> _AIM OF THE EXERCISE_:
In the listing below, locate the lines that hold the string "orange". Copy those lines.

> _STUDY MATERIAL_:
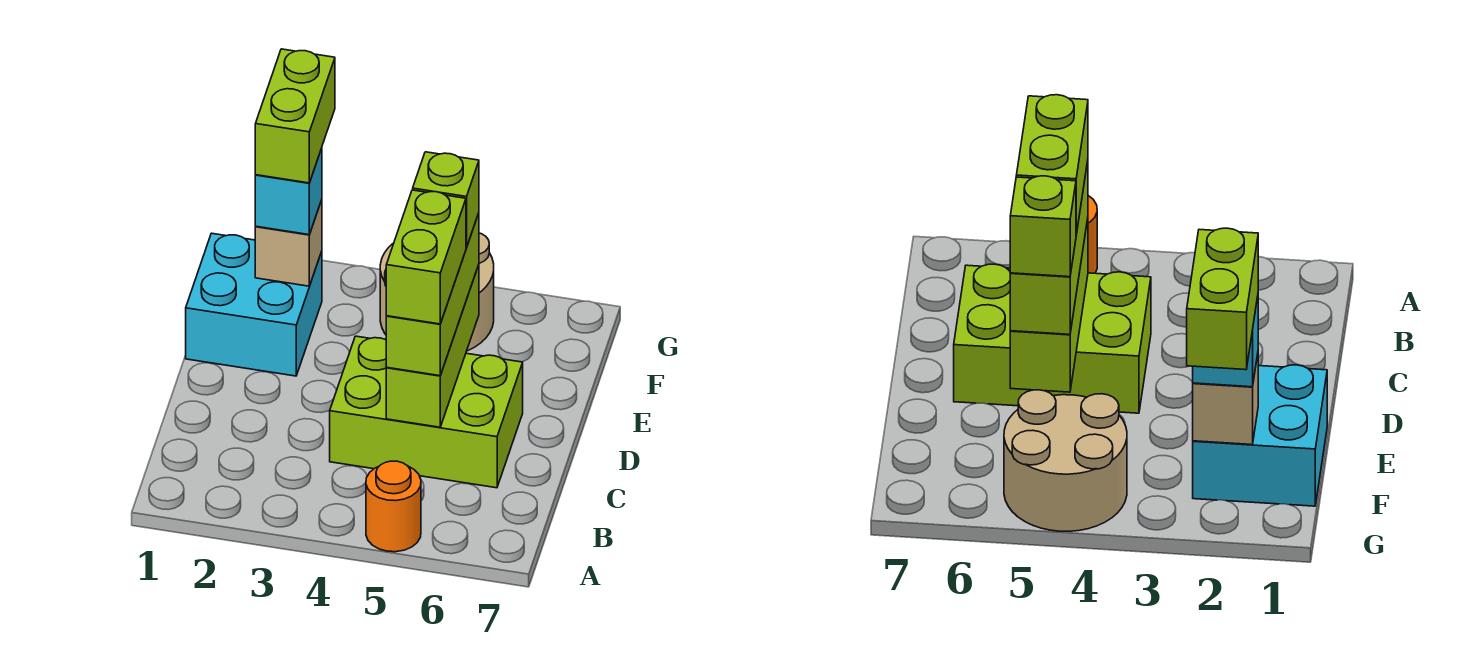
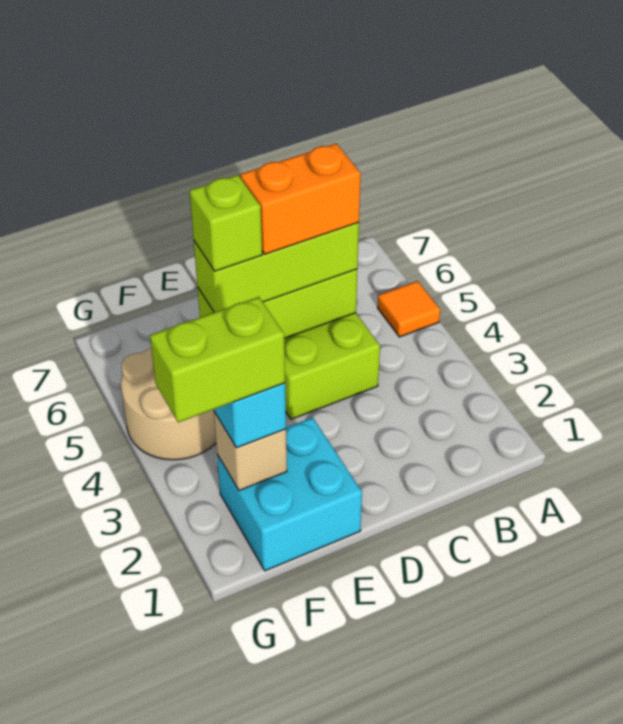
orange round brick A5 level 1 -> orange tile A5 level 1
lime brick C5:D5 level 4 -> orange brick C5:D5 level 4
* * *
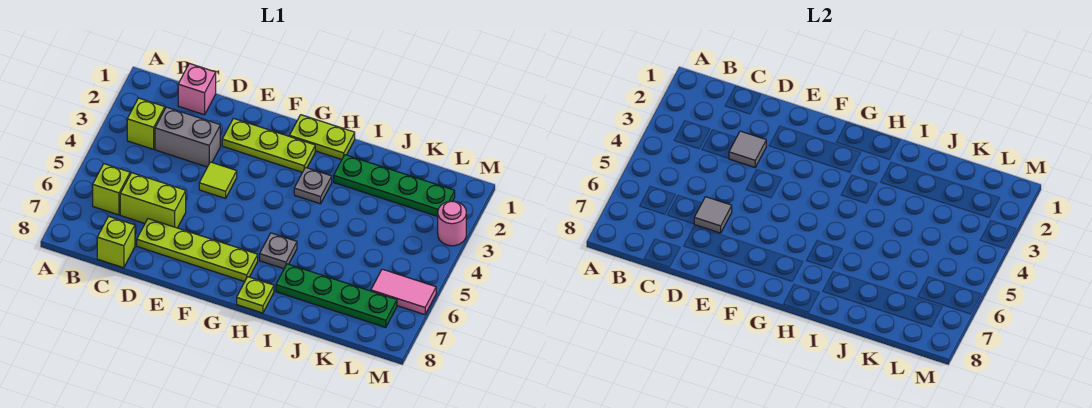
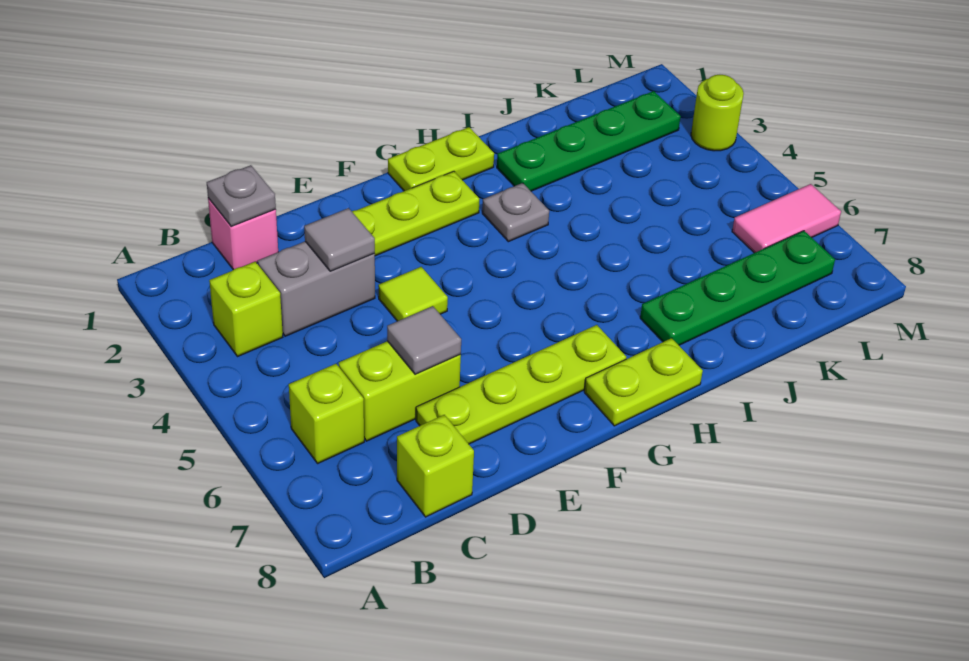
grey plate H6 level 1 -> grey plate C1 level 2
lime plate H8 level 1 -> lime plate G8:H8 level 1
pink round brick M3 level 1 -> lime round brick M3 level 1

> _RESPONSE_:
orange round brick A5 level 1 -> orange tile A5 level 1
lime brick C5:D5 level 4 -> orange brick C5:D5 level 4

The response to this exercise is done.